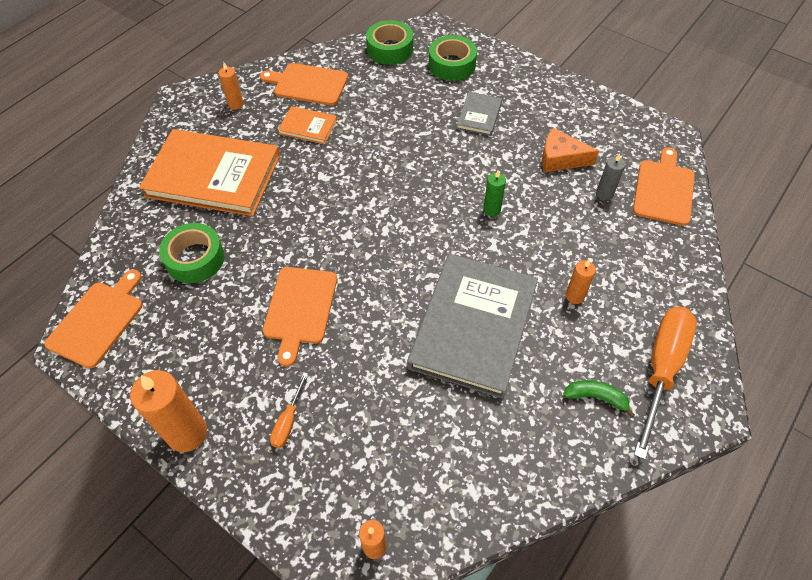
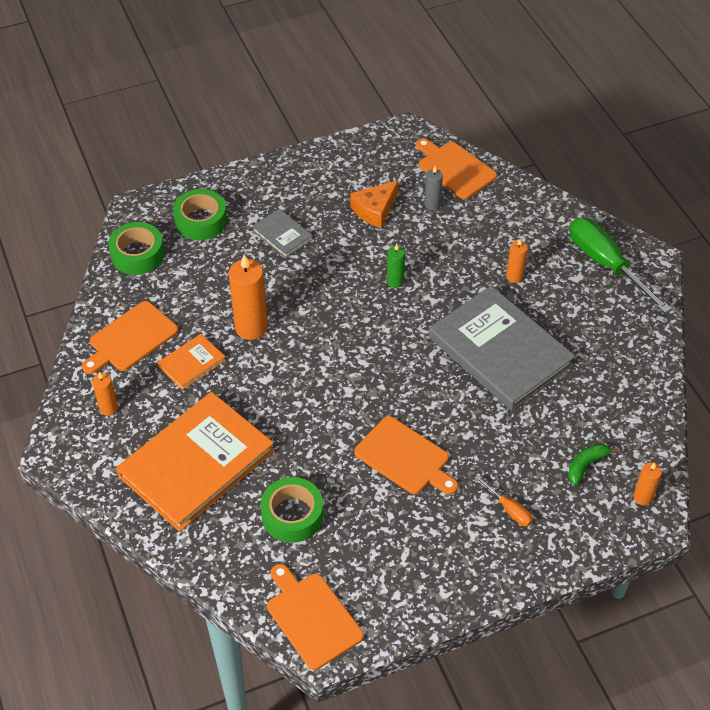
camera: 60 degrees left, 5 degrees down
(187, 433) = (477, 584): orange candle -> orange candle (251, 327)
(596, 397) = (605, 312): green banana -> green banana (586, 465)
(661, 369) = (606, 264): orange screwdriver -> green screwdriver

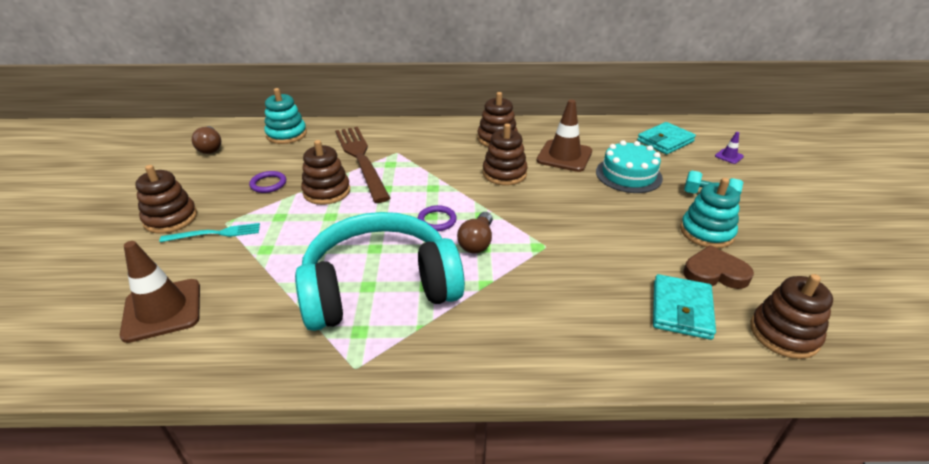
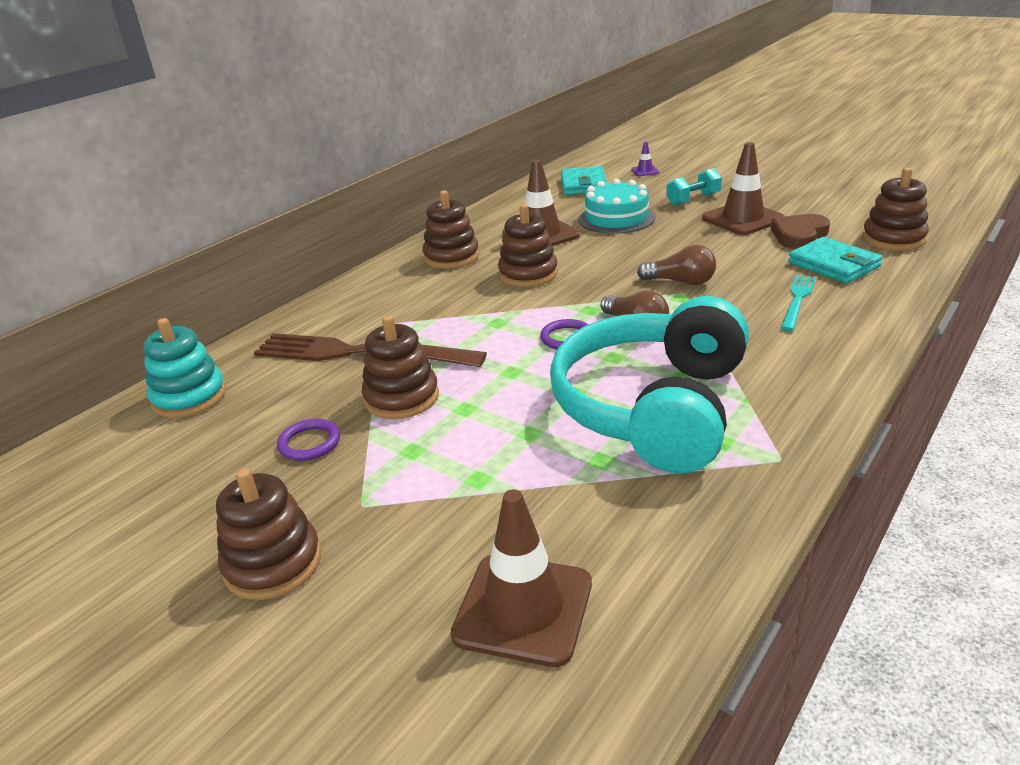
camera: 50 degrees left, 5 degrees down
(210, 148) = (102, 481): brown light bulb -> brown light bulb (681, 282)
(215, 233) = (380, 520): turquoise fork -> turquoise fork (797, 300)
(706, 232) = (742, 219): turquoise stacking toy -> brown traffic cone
____
Reproduce all of the entries exactly as they appear, though any picture they include must be omitted.

camera: 60 degrees left, 5 degrees down
(187, 433) = (477, 584): orange candle -> orange candle (251, 327)
(596, 397) = (605, 312): green banana -> green banana (586, 465)
(661, 369) = (606, 264): orange screwdriver -> green screwdriver

camera: 50 degrees left, 5 degrees down
(210, 148) = (102, 481): brown light bulb -> brown light bulb (681, 282)
(215, 233) = (380, 520): turquoise fork -> turquoise fork (797, 300)
(706, 232) = (742, 219): turquoise stacking toy -> brown traffic cone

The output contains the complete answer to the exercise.